## RECORDED DATA
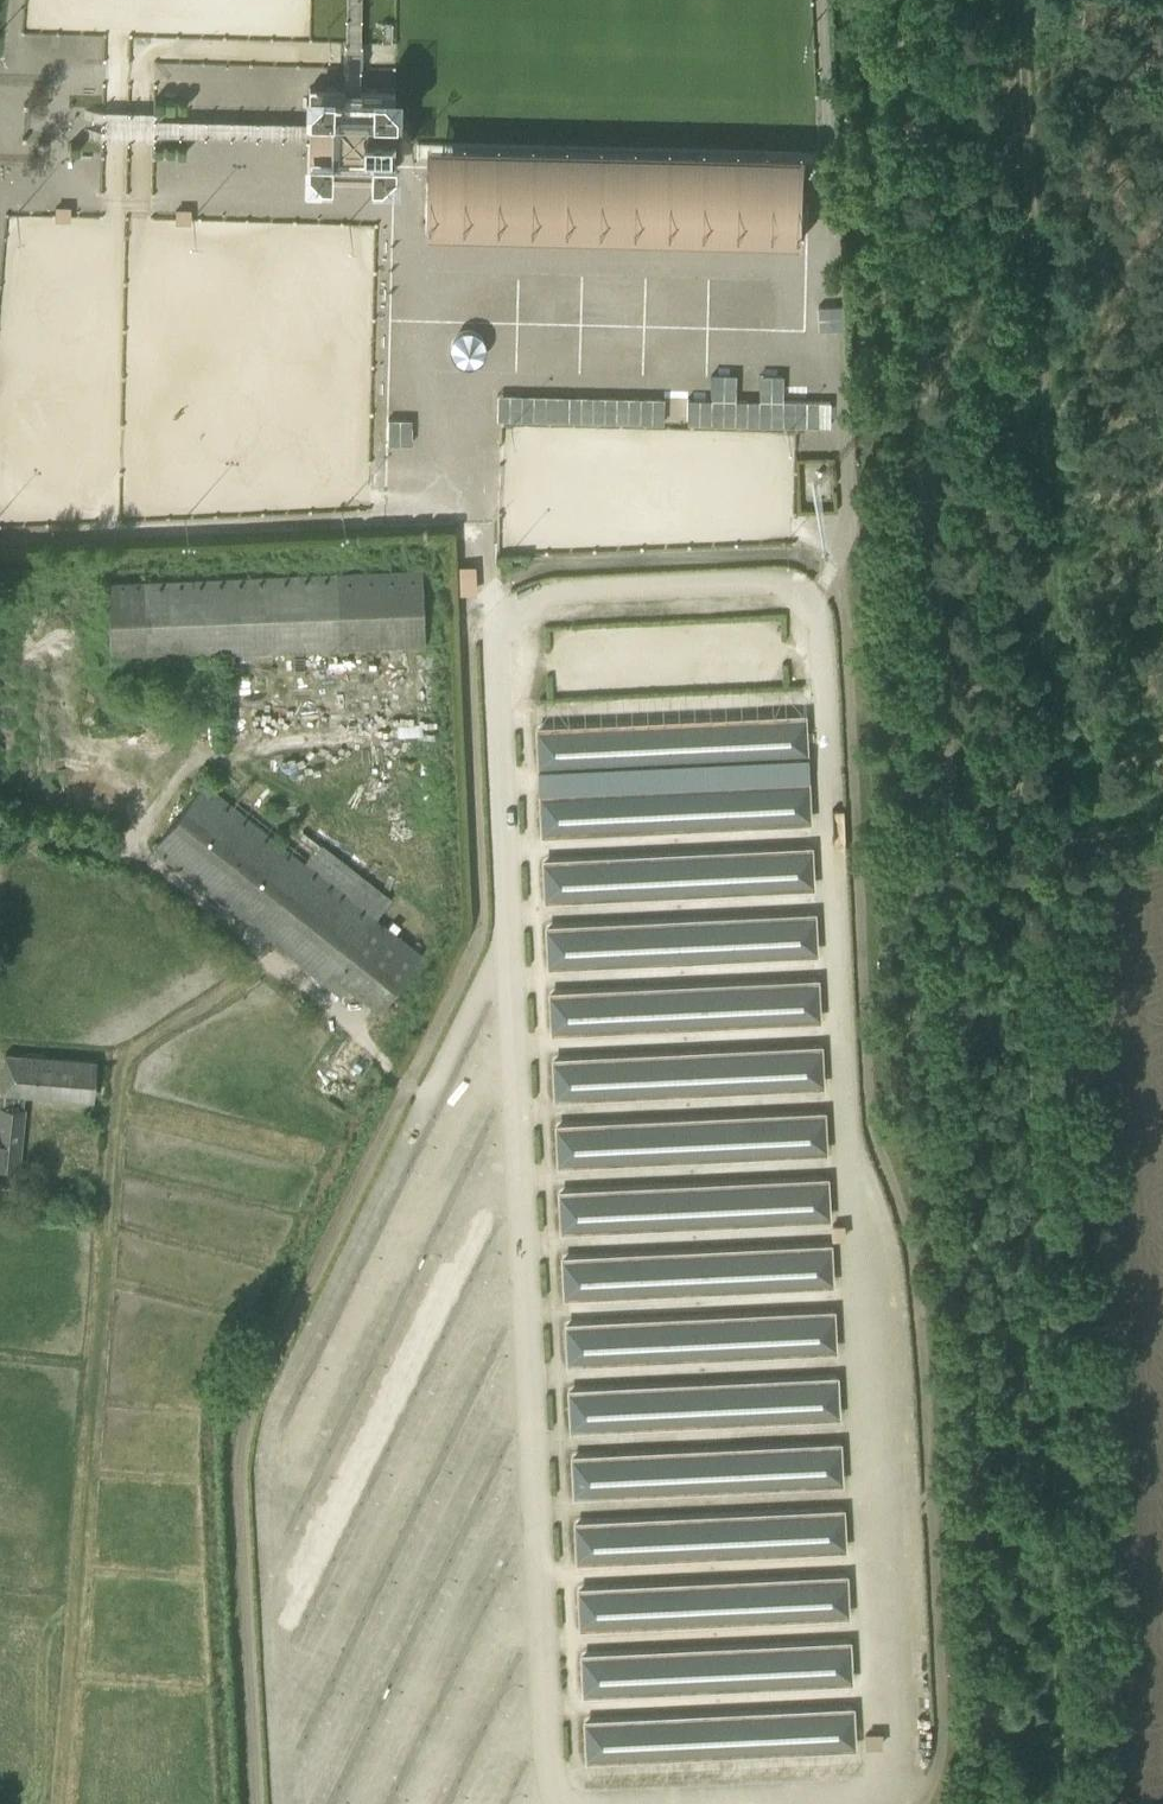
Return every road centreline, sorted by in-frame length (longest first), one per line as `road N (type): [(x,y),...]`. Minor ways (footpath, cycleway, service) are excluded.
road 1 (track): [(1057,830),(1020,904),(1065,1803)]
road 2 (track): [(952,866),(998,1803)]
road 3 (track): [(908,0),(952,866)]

## WHAT IS EXPECTED
Leave the pictures out and copy the rest of the data exactly.

## ANSWER TO THIS TASK
Return every road centreline, sorted by in-frame length (longest first), one per line as `road N (type): [(x,y),...]`. Minor ways (footpath, cycleway, service) are excluded.
road 1 (track): [(1057,830),(1020,904),(1065,1803)]
road 2 (track): [(952,866),(998,1803)]
road 3 (track): [(908,0),(952,866)]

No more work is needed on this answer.